►

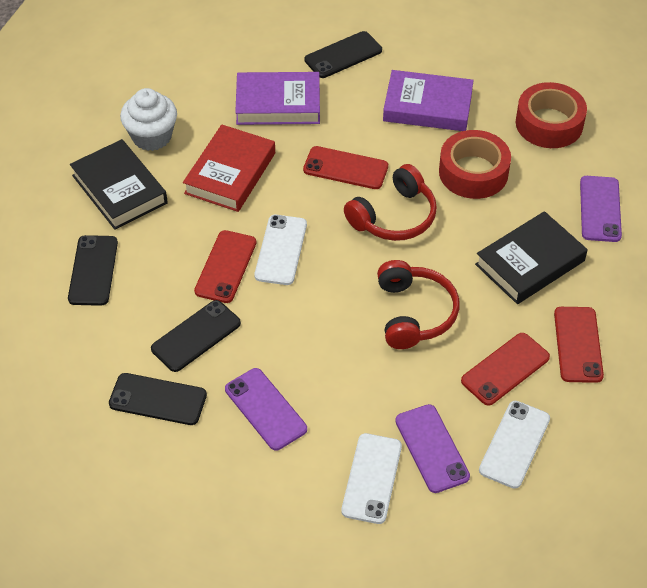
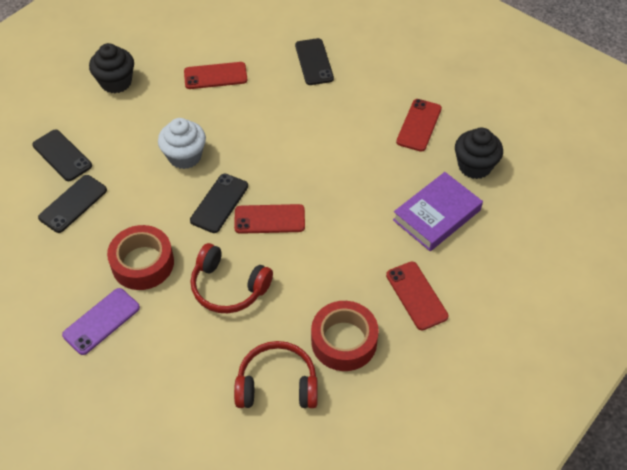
black book: 2 -> 0
black cupcake: 0 -> 2
purple book: 2 -> 1
purple phone: 3 -> 1
red book: 1 -> 0
white phone: 3 -> 0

◄

> Task goal: When you copy the lines above, drop the pictures and keep everything else exact.

> Response area:
black book: 2 -> 0
black cupcake: 0 -> 2
purple book: 2 -> 1
purple phone: 3 -> 1
red book: 1 -> 0
white phone: 3 -> 0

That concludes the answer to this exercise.